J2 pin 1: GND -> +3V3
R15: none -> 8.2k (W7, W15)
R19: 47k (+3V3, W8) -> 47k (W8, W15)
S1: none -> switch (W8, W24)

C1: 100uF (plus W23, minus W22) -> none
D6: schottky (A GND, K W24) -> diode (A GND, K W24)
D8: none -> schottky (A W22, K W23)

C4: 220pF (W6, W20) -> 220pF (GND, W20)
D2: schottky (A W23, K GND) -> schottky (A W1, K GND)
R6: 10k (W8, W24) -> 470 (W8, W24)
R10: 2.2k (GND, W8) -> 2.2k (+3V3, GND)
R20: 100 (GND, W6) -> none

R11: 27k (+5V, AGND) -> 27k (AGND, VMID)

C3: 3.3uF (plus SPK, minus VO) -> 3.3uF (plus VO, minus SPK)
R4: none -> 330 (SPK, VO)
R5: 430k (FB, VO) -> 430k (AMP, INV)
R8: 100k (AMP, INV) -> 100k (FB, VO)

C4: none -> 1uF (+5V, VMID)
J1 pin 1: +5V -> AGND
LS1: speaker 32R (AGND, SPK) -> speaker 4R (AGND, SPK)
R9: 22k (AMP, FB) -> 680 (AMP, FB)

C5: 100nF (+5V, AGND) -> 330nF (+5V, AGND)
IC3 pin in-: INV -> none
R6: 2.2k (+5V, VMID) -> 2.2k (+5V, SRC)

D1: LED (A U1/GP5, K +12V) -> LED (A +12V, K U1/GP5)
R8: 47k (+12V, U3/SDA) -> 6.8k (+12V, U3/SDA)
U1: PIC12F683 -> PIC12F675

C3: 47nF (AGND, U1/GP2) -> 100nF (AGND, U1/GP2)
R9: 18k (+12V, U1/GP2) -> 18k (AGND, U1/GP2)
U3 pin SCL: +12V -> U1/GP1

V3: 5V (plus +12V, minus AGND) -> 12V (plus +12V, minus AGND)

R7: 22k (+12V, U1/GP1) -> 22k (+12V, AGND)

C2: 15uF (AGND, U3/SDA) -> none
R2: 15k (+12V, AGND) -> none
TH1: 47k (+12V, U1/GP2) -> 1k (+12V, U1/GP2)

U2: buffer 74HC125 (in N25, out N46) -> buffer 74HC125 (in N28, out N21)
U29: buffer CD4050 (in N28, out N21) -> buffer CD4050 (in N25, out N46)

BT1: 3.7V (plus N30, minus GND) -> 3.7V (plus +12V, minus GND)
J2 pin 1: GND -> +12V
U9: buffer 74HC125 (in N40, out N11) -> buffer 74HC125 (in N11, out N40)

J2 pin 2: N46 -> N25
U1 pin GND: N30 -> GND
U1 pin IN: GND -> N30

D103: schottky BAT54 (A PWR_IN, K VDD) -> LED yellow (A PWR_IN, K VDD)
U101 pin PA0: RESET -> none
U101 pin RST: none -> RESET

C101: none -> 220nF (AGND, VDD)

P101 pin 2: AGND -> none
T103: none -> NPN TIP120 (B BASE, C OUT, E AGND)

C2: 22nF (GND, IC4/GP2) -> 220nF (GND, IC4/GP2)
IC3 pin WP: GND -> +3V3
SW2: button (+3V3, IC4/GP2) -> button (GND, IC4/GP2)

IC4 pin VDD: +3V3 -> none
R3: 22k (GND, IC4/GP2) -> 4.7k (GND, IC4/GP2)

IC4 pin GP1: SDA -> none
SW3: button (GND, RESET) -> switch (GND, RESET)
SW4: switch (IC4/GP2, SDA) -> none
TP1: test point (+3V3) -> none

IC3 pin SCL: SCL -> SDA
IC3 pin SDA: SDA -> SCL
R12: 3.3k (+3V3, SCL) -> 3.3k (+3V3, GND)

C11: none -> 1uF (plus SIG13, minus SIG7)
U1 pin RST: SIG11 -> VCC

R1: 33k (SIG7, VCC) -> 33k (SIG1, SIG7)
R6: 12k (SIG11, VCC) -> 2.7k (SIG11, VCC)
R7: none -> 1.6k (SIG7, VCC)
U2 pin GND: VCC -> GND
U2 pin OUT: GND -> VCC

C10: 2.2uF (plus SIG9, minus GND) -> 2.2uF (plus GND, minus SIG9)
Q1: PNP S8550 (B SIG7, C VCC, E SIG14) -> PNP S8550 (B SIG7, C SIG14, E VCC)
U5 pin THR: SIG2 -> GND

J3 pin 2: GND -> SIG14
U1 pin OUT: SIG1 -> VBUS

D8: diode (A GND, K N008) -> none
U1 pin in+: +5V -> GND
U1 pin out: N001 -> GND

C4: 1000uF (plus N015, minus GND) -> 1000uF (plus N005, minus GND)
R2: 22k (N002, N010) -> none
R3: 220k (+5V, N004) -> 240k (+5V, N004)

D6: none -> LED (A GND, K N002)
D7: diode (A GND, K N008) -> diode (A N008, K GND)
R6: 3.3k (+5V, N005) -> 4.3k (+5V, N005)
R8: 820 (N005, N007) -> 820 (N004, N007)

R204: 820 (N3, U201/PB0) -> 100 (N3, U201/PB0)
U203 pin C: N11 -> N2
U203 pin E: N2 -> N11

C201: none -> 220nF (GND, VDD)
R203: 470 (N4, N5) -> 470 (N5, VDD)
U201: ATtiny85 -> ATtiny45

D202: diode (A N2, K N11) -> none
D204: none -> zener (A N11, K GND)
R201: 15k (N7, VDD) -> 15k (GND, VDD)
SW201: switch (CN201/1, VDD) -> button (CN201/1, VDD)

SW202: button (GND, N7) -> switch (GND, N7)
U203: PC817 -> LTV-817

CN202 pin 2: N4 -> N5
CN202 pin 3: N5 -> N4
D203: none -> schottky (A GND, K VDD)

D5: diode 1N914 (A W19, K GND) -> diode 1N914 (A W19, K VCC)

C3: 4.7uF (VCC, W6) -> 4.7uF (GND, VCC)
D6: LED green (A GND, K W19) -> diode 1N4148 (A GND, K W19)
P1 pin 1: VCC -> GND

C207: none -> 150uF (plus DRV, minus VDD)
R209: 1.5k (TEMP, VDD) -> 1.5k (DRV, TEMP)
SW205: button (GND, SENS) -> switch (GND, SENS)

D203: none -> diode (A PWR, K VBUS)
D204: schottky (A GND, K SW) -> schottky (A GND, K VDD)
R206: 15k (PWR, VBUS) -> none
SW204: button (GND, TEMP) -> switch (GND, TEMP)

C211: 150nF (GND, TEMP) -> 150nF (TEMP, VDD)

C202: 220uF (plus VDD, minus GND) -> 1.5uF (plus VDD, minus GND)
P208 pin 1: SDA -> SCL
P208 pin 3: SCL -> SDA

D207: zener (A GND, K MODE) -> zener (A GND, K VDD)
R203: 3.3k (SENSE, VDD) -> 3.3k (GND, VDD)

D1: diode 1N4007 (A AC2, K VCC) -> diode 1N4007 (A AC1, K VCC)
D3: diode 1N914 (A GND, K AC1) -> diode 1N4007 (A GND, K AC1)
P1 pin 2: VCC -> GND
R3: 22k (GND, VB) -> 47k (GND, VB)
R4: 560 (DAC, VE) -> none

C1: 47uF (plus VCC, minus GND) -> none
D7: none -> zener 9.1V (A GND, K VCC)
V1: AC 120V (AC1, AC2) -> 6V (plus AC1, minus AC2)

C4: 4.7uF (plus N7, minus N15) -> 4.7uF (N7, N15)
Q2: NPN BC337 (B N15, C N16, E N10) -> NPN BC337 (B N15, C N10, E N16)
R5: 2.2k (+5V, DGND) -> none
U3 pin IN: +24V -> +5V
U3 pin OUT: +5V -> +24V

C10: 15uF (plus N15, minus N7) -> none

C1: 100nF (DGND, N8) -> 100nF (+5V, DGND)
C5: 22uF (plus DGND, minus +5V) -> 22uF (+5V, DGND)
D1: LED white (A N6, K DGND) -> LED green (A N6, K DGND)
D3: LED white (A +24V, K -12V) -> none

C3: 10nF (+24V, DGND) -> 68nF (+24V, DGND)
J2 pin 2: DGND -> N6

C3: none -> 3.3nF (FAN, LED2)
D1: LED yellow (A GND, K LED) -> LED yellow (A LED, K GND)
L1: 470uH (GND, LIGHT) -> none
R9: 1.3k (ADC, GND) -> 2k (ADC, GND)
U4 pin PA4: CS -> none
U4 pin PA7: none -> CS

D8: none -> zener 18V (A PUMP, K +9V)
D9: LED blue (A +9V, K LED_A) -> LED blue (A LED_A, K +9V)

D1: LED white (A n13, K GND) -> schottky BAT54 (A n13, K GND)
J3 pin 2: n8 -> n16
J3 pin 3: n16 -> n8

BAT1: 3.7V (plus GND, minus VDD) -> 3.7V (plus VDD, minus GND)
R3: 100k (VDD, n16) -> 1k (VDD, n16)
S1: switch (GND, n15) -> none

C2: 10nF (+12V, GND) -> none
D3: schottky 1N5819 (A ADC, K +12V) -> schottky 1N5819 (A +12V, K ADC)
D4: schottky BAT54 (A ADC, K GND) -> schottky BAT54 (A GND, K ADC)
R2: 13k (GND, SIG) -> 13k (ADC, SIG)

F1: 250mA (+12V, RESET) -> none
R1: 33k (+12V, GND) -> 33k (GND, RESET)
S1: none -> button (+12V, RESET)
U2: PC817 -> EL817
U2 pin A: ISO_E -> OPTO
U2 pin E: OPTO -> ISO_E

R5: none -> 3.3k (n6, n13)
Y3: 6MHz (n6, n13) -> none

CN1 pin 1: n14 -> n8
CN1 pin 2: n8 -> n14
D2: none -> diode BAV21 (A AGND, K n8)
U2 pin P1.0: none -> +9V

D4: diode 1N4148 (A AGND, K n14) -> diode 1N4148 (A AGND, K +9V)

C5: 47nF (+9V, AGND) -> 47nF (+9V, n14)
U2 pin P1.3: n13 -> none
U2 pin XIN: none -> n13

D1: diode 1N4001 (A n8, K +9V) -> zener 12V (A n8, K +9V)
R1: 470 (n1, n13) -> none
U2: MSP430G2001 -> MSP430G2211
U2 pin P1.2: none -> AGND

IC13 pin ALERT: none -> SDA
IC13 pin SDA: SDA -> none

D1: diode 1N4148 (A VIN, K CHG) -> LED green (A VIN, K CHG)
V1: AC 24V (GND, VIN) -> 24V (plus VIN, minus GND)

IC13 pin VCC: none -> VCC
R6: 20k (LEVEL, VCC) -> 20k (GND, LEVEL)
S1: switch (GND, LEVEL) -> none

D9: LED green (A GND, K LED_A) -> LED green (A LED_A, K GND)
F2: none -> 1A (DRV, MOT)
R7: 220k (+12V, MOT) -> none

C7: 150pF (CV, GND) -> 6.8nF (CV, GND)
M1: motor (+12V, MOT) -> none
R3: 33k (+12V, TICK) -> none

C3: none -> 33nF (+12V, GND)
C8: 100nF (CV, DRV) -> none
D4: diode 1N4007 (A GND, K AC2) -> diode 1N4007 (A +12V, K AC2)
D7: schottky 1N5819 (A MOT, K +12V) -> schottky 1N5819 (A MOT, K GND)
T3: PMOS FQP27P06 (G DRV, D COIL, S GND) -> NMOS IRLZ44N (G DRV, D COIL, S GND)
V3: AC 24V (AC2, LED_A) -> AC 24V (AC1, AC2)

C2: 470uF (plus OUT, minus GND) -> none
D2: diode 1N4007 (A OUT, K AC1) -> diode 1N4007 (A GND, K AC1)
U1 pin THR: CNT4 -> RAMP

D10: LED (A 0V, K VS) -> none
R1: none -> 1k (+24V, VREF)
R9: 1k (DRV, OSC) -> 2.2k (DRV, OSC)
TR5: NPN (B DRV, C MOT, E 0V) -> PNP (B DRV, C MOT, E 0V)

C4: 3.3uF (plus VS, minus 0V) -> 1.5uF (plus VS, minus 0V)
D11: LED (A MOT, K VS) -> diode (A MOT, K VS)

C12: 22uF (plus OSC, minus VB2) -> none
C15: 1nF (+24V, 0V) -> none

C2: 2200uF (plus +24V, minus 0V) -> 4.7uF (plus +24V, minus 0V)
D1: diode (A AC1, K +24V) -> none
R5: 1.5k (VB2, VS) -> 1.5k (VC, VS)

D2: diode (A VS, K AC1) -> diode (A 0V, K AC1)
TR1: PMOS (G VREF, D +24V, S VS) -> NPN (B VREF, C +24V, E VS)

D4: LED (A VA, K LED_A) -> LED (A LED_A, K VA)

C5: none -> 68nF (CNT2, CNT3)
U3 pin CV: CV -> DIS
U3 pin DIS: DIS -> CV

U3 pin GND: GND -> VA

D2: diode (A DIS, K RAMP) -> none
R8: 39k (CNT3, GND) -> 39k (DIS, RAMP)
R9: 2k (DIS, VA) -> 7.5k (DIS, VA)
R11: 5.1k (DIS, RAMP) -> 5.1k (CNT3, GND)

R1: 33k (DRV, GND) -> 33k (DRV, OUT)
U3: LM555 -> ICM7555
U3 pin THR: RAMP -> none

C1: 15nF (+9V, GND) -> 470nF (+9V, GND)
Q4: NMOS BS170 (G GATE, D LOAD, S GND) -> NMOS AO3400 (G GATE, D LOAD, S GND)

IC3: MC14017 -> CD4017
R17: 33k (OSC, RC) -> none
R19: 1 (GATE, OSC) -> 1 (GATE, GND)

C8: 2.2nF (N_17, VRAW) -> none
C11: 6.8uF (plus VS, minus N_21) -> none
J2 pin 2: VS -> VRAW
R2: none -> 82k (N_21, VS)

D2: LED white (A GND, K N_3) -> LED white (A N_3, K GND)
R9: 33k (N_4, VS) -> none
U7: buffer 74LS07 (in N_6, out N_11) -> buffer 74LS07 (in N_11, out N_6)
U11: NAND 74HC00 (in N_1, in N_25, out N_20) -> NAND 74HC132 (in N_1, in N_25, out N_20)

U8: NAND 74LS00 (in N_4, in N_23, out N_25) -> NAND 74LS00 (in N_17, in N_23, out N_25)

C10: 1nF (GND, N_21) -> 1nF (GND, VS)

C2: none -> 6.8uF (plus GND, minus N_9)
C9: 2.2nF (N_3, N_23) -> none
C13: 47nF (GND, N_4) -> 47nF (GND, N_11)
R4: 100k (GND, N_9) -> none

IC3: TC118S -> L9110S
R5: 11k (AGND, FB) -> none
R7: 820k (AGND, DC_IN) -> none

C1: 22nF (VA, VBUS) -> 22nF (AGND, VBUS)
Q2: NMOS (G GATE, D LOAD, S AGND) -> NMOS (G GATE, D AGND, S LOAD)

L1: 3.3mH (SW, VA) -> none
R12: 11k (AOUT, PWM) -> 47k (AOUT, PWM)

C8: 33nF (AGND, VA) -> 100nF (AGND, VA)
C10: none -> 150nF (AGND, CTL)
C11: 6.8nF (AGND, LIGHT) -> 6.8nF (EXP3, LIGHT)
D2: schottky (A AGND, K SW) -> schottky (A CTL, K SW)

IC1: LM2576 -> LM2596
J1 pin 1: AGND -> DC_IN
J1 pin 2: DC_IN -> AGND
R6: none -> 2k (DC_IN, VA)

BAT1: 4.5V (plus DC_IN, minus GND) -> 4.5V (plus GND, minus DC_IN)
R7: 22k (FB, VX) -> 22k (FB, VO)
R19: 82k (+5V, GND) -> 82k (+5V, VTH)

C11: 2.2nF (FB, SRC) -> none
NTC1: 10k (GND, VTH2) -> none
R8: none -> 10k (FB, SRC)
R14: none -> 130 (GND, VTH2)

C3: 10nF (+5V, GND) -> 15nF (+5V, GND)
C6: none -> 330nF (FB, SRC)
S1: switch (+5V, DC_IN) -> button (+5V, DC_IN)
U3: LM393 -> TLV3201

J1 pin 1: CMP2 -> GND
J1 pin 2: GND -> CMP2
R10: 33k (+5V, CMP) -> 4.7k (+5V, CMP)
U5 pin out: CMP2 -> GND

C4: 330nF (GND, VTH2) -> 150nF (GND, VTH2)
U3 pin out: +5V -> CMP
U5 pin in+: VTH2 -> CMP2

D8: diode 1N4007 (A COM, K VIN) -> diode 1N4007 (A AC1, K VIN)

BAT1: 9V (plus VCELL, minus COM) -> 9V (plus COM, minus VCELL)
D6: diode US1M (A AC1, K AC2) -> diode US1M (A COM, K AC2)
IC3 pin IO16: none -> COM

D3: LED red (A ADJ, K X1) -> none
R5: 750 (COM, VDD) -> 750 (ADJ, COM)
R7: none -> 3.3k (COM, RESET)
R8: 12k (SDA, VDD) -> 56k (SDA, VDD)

**WHAT THE TASK REQUIRES:**
Copy exactly the line that contains "IC3 pin IO16: none -> COM" and all lines after it in the listing above, through the final line, and nothing else.

**WRITTEN RESPONSE:**
IC3 pin IO16: none -> COM

D3: LED red (A ADJ, K X1) -> none
R5: 750 (COM, VDD) -> 750 (ADJ, COM)
R7: none -> 3.3k (COM, RESET)
R8: 12k (SDA, VDD) -> 56k (SDA, VDD)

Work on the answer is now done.